### TASK GOAL
In the listing below, transcribe the line that contains "C3: 3.3nF (AOUT, DGND) -> 3.3nF (DGND, VOL)" and all lines following it, ending with the last line. Add nothing.

*** INPUT

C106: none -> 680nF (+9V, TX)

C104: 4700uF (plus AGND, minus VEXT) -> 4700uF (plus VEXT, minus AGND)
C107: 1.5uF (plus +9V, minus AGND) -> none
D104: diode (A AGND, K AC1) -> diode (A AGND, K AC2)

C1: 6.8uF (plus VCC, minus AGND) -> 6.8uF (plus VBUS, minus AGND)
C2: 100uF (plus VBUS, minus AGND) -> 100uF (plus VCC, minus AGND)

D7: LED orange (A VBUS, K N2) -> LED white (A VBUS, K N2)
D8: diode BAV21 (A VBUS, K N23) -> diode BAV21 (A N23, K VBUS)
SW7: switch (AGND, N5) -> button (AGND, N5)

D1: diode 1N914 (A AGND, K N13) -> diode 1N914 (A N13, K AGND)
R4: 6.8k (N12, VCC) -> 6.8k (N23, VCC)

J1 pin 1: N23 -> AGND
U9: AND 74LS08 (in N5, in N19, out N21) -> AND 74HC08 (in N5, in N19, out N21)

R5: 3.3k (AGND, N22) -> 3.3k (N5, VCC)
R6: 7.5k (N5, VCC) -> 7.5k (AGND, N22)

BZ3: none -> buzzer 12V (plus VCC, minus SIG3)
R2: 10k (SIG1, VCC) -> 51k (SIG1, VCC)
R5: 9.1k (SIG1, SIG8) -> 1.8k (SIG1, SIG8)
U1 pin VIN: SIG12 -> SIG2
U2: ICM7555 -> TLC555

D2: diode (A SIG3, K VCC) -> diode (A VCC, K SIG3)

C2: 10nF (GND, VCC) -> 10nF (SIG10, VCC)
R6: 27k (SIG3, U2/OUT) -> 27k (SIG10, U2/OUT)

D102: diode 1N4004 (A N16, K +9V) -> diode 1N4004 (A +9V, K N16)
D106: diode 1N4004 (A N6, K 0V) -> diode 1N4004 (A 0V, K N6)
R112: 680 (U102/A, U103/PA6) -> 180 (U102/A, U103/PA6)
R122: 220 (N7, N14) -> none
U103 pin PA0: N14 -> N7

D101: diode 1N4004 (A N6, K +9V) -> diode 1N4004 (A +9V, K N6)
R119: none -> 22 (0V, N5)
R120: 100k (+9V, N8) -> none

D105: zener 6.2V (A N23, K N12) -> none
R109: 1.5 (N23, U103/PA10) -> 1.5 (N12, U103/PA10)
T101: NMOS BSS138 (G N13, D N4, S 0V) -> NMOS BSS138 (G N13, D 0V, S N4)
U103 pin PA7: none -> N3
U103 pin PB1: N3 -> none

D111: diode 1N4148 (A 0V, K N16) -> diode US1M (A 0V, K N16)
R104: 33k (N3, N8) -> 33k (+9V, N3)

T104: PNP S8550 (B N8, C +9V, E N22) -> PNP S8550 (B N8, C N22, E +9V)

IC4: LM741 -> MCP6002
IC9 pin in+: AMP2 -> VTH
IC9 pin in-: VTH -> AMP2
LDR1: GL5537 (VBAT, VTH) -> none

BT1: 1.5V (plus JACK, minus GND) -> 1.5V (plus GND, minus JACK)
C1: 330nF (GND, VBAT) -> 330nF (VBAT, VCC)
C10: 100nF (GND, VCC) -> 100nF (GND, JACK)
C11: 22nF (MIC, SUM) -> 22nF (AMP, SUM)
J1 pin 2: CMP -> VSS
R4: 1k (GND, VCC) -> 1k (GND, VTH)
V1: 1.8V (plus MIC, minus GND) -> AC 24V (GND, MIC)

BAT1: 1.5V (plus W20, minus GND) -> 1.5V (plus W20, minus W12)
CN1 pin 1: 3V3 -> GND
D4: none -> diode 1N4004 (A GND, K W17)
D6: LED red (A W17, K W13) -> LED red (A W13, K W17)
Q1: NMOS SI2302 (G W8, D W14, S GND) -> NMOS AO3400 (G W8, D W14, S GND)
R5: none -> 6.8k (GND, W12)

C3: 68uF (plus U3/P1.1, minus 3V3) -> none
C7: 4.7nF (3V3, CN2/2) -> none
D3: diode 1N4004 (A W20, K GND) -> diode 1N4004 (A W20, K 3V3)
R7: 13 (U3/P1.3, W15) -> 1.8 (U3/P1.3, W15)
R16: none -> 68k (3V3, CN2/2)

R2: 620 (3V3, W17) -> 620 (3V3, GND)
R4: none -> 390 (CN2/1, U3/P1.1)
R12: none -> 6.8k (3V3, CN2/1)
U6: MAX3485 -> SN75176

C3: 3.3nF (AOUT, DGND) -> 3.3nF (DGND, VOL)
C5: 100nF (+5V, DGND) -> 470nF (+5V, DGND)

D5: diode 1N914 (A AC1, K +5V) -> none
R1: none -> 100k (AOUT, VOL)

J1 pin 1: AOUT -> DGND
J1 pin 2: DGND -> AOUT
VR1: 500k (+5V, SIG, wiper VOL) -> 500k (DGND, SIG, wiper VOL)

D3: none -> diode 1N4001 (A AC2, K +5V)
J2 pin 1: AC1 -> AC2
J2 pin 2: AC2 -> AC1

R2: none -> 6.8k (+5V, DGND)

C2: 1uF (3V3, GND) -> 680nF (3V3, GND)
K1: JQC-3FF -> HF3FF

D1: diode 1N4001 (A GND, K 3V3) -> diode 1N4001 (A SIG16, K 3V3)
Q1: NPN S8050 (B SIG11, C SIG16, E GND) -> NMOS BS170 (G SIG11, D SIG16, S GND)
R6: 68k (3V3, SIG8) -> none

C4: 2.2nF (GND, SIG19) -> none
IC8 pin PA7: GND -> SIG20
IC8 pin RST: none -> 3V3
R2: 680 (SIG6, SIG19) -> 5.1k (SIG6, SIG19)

******

### COMPLETED EXERCISE
C3: 3.3nF (AOUT, DGND) -> 3.3nF (DGND, VOL)
C5: 100nF (+5V, DGND) -> 470nF (+5V, DGND)

D5: diode 1N914 (A AC1, K +5V) -> none
R1: none -> 100k (AOUT, VOL)

J1 pin 1: AOUT -> DGND
J1 pin 2: DGND -> AOUT
VR1: 500k (+5V, SIG, wiper VOL) -> 500k (DGND, SIG, wiper VOL)

D3: none -> diode 1N4001 (A AC2, K +5V)
J2 pin 1: AC1 -> AC2
J2 pin 2: AC2 -> AC1

R2: none -> 6.8k (+5V, DGND)

C2: 1uF (3V3, GND) -> 680nF (3V3, GND)
K1: JQC-3FF -> HF3FF

D1: diode 1N4001 (A GND, K 3V3) -> diode 1N4001 (A SIG16, K 3V3)
Q1: NPN S8050 (B SIG11, C SIG16, E GND) -> NMOS BS170 (G SIG11, D SIG16, S GND)
R6: 68k (3V3, SIG8) -> none

C4: 2.2nF (GND, SIG19) -> none
IC8 pin PA7: GND -> SIG20
IC8 pin RST: none -> 3V3
R2: 680 (SIG6, SIG19) -> 5.1k (SIG6, SIG19)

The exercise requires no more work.